Task data —
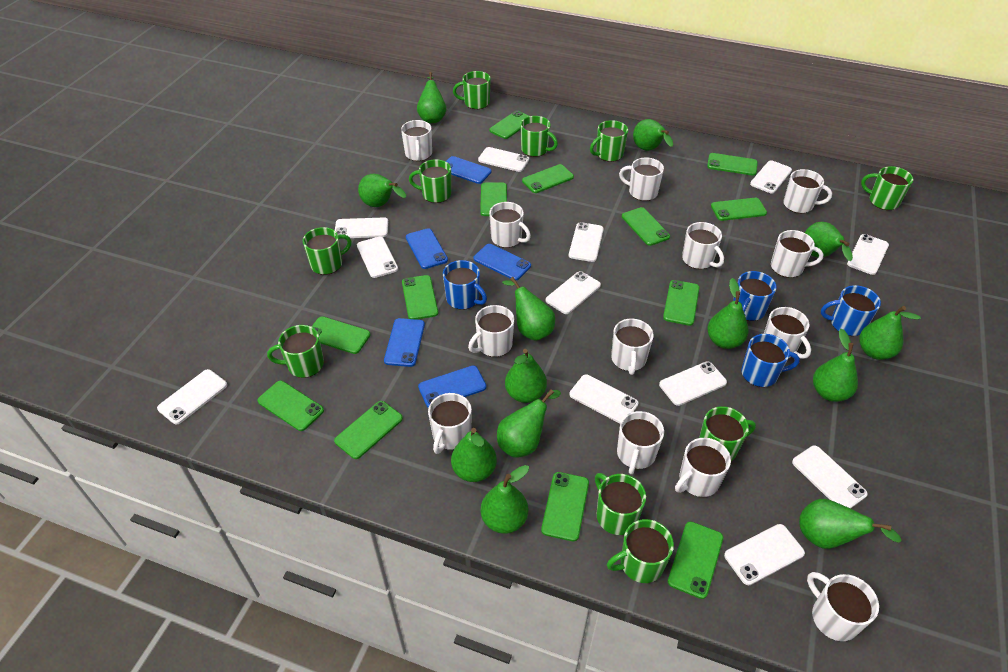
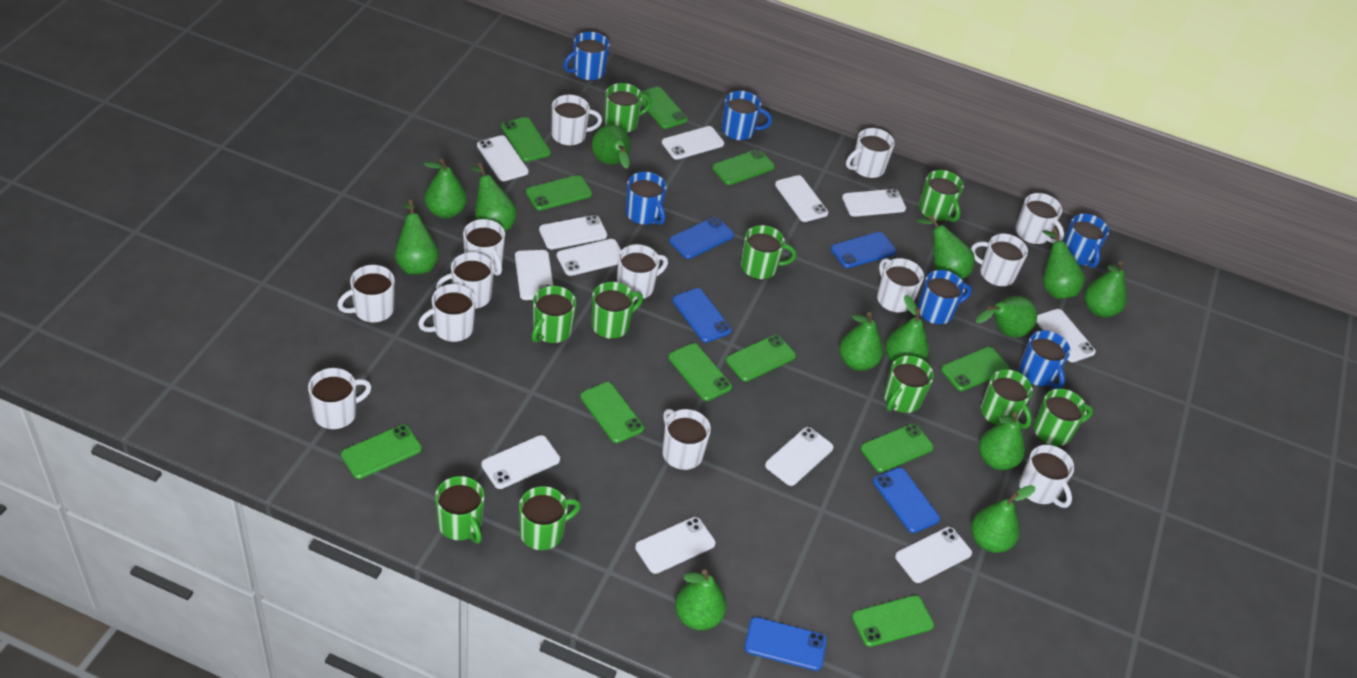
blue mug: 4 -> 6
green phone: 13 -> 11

---

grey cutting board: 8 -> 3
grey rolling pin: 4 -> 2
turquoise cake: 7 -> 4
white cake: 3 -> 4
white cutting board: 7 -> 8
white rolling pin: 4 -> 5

==

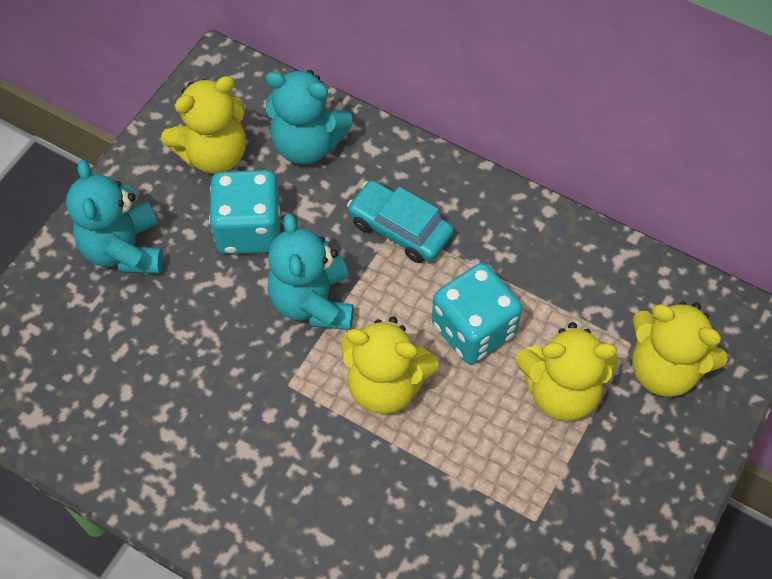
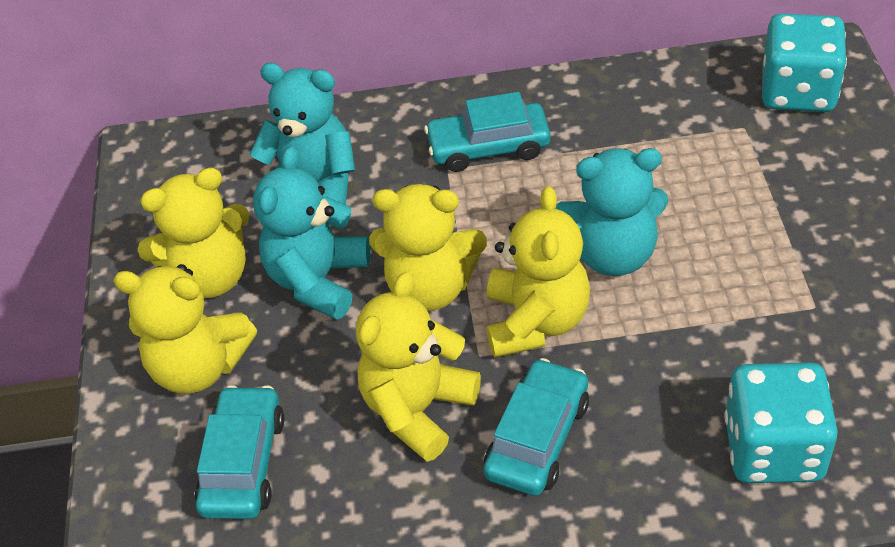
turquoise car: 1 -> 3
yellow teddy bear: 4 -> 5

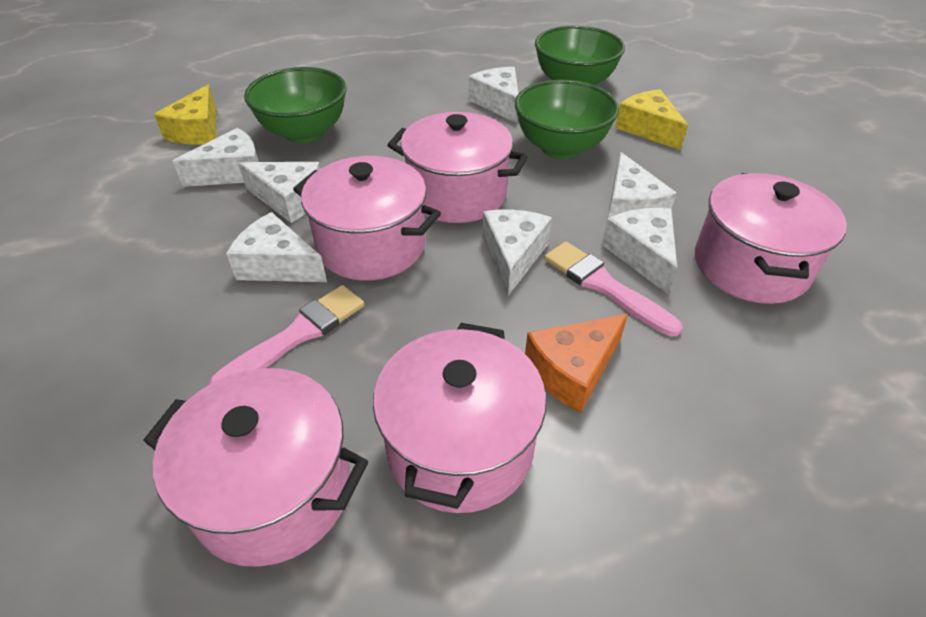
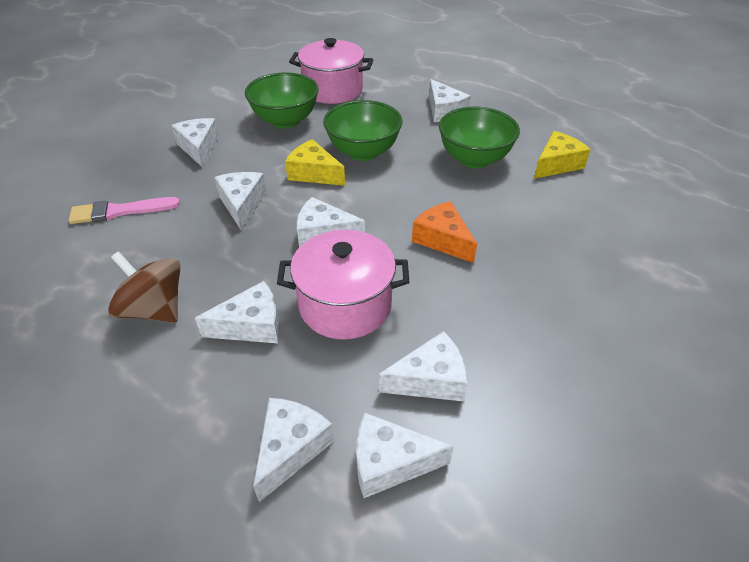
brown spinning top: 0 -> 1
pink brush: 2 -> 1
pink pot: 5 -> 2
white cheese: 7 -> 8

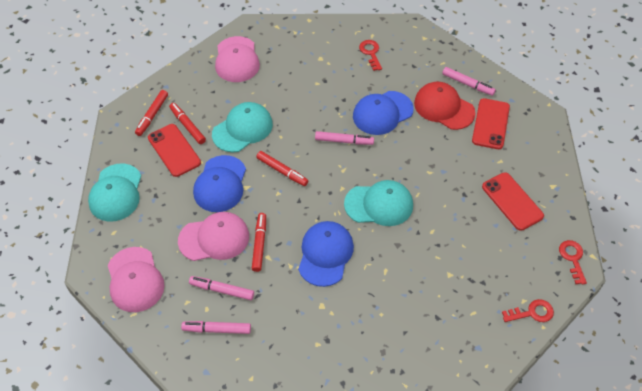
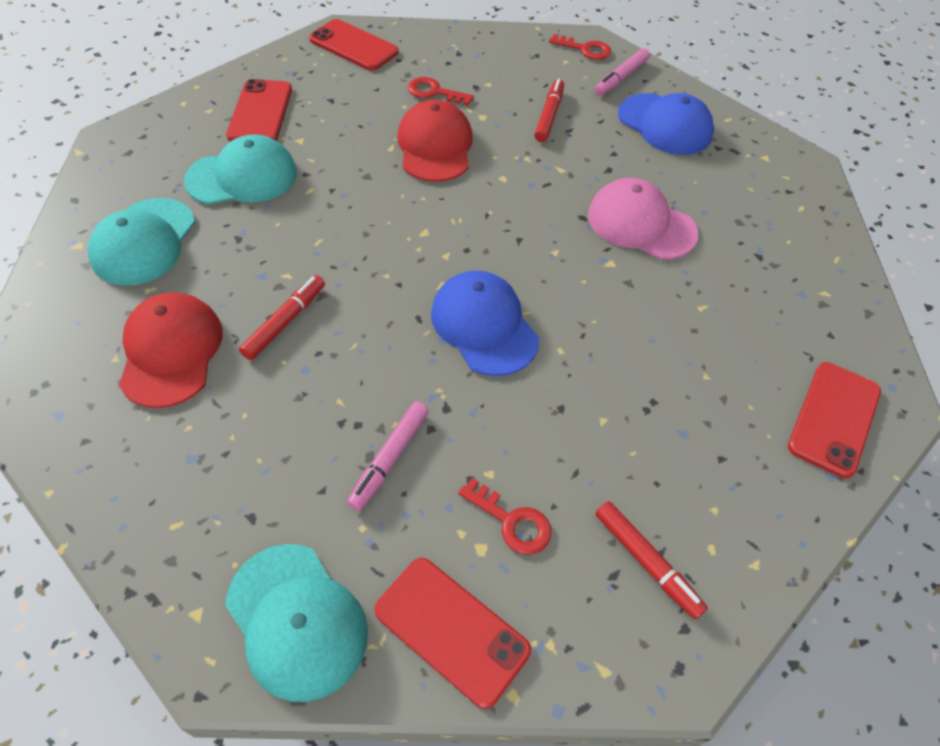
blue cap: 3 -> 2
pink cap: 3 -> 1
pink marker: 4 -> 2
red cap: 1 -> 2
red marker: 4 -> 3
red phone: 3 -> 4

Work required —
Please reproduce, exactly as they appear above, the lines from the line containing "turquoise cake: 7 -> 4" up to and including the line containing "white rolling pin: 4 -> 5".

Output below —
turquoise cake: 7 -> 4
white cake: 3 -> 4
white cutting board: 7 -> 8
white rolling pin: 4 -> 5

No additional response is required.